### Entries supplied:
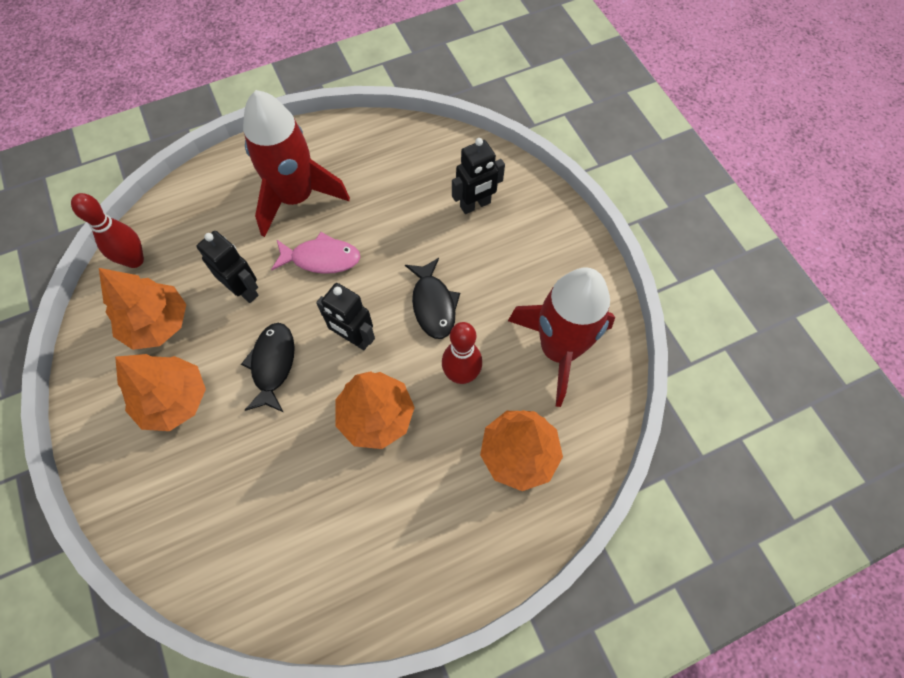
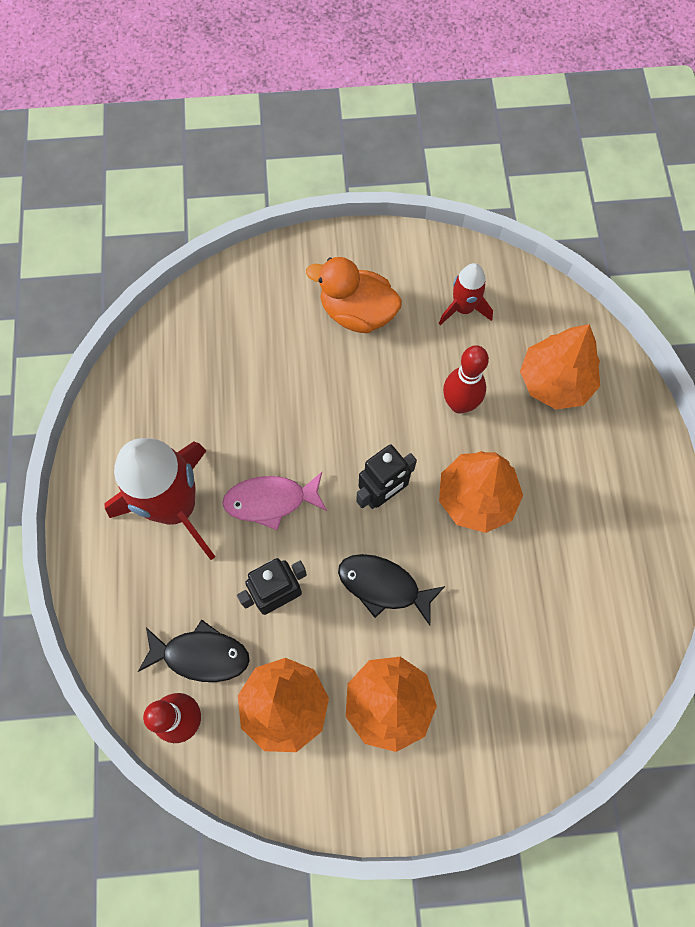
camera: 70 degrees left, 5 degrees up
(321, 258) = (270, 501): pink fish -> pink fish turned 120 degrees counterclockwise
(433, 304) = (372, 404): black fish -> black fish (201, 655)
(475, 205) = (268, 323): black robot -> none
(515, 265) = (357, 312): none -> orange duck
(559, 349) = (463, 308): red rocket -> red rocket, size x0.50

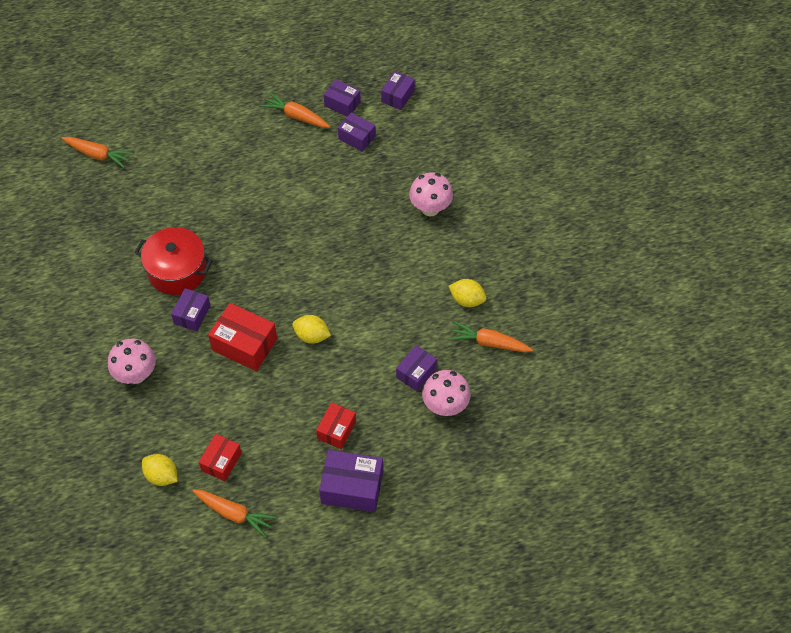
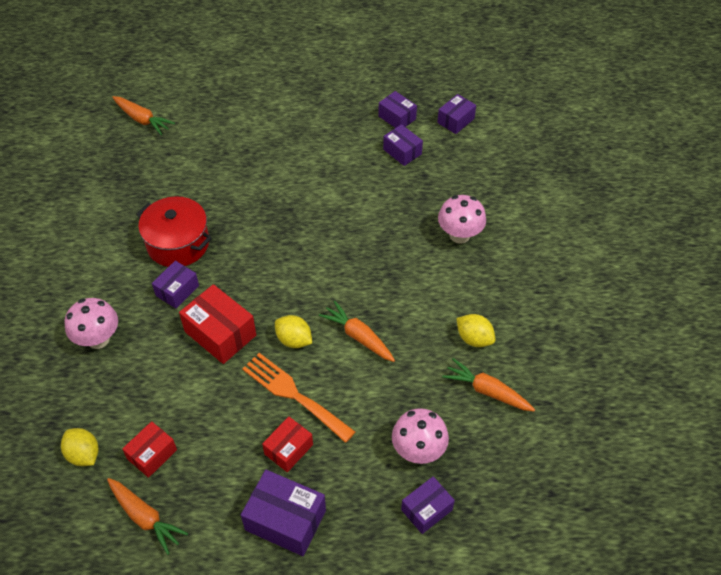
camera: 15 degrees right, 5 degrees down
(296, 116) = (347, 120): orange carrot -> orange carrot (358, 336)
(326, 383) = (293, 394): none -> orange fork
(416, 373) = (396, 406): purple box -> purple box (426, 510)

### Work item:
Output the records above in their entirety and exactly, leaving out all images.

### Solution for this exercise:
camera: 70 degrees left, 5 degrees up
(321, 258) = (270, 501): pink fish -> pink fish turned 120 degrees counterclockwise
(433, 304) = (372, 404): black fish -> black fish (201, 655)
(475, 205) = (268, 323): black robot -> none
(515, 265) = (357, 312): none -> orange duck
(559, 349) = (463, 308): red rocket -> red rocket, size x0.50

camera: 15 degrees right, 5 degrees down
(296, 116) = (347, 120): orange carrot -> orange carrot (358, 336)
(326, 383) = (293, 394): none -> orange fork
(416, 373) = (396, 406): purple box -> purple box (426, 510)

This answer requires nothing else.